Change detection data
--- START ---

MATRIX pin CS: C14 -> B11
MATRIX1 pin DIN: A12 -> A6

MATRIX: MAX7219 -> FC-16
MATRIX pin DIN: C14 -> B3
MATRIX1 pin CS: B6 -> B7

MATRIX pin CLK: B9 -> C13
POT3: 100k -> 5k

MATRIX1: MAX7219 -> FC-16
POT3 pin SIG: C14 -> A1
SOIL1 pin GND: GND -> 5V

--- END ---
--- START ---

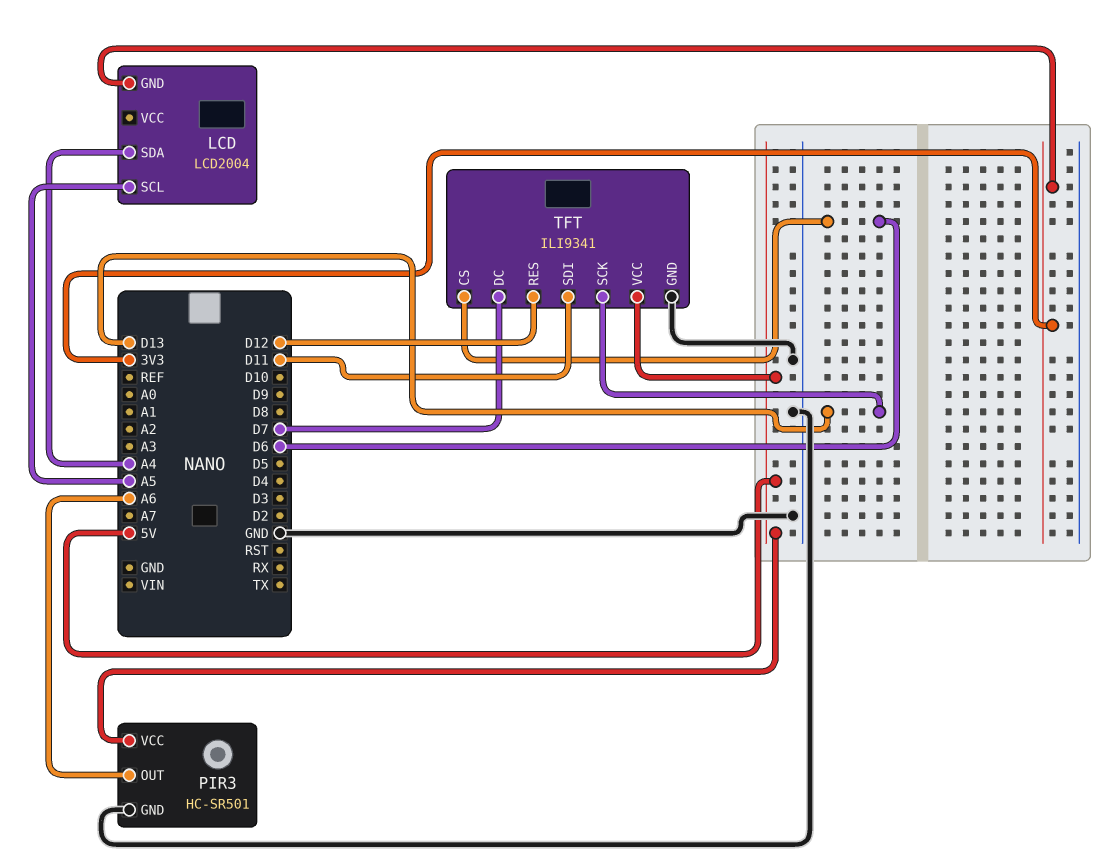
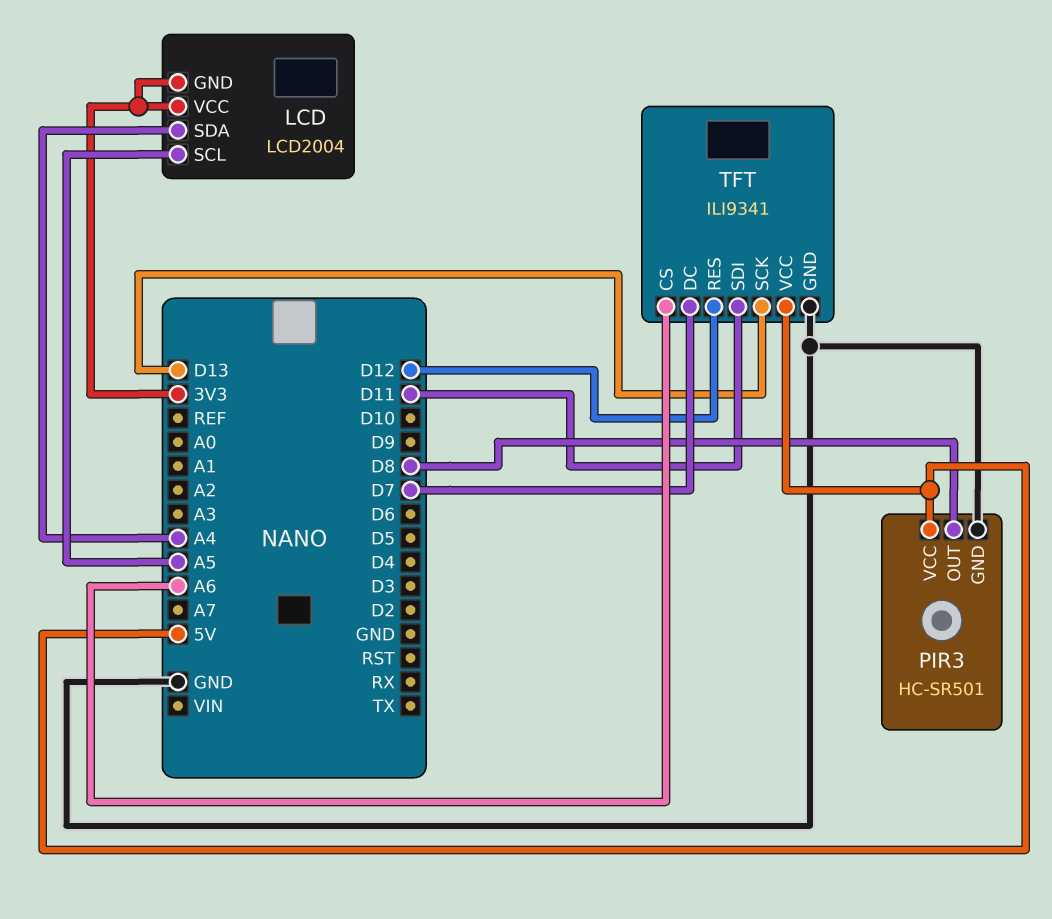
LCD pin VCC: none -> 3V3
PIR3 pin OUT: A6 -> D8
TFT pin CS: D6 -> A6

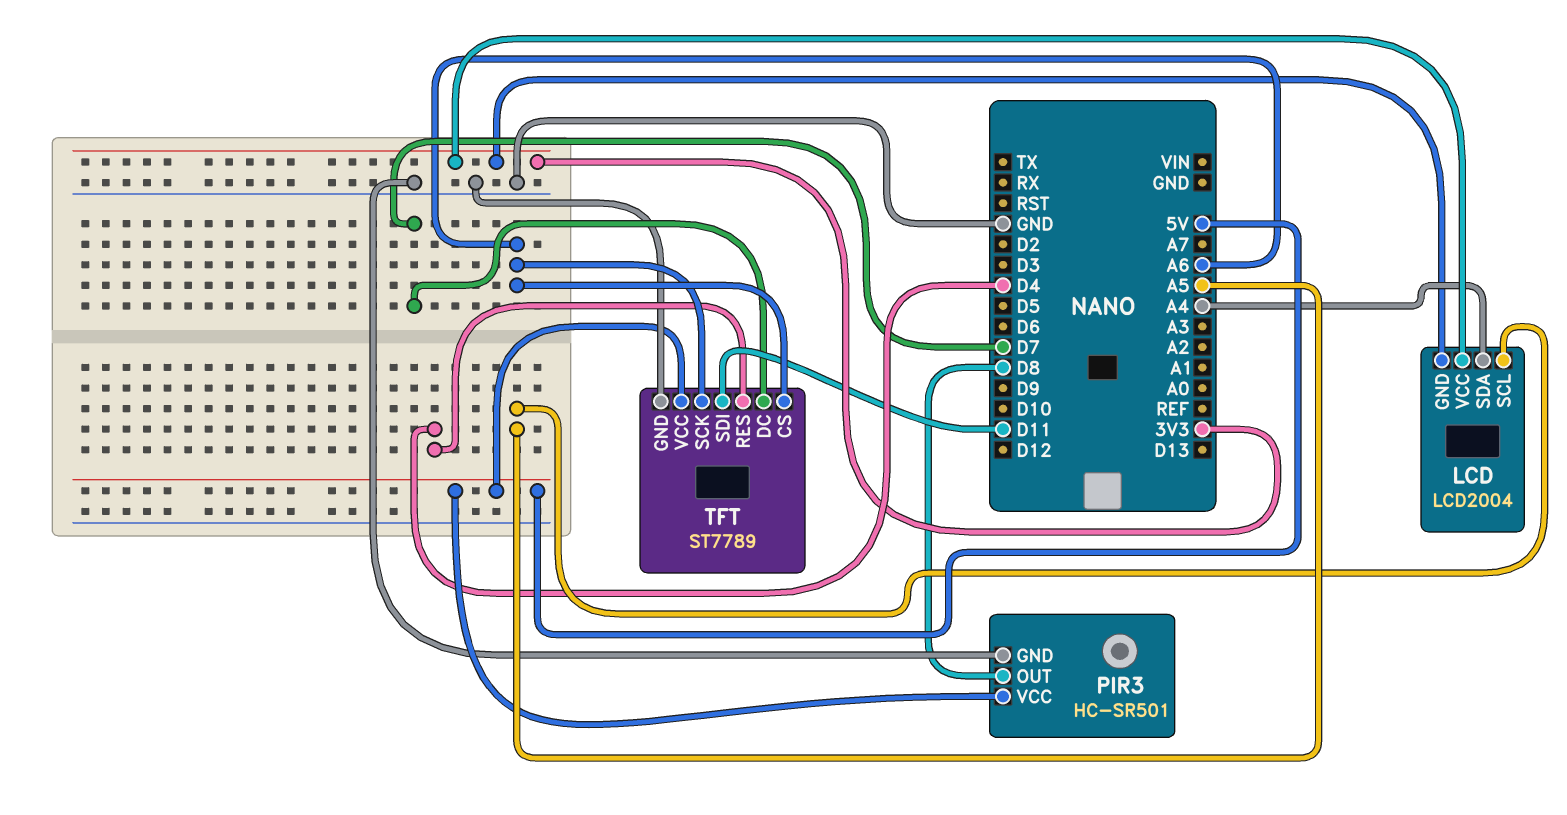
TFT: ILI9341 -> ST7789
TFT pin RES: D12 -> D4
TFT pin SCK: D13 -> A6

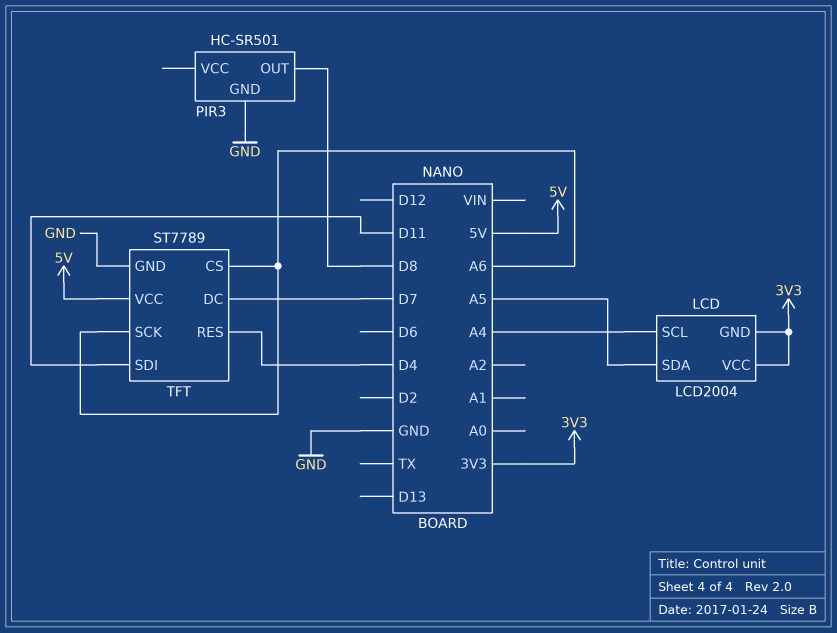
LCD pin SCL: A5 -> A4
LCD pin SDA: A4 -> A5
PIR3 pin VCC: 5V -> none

--- END ---

Copy the records above exactly, beginning at the line that contains "LCD pin SCL: A5 -> A4" and stopping after the line that contains "PIR3 pin VCC: 5V -> none".

Answer box →
LCD pin SCL: A5 -> A4
LCD pin SDA: A4 -> A5
PIR3 pin VCC: 5V -> none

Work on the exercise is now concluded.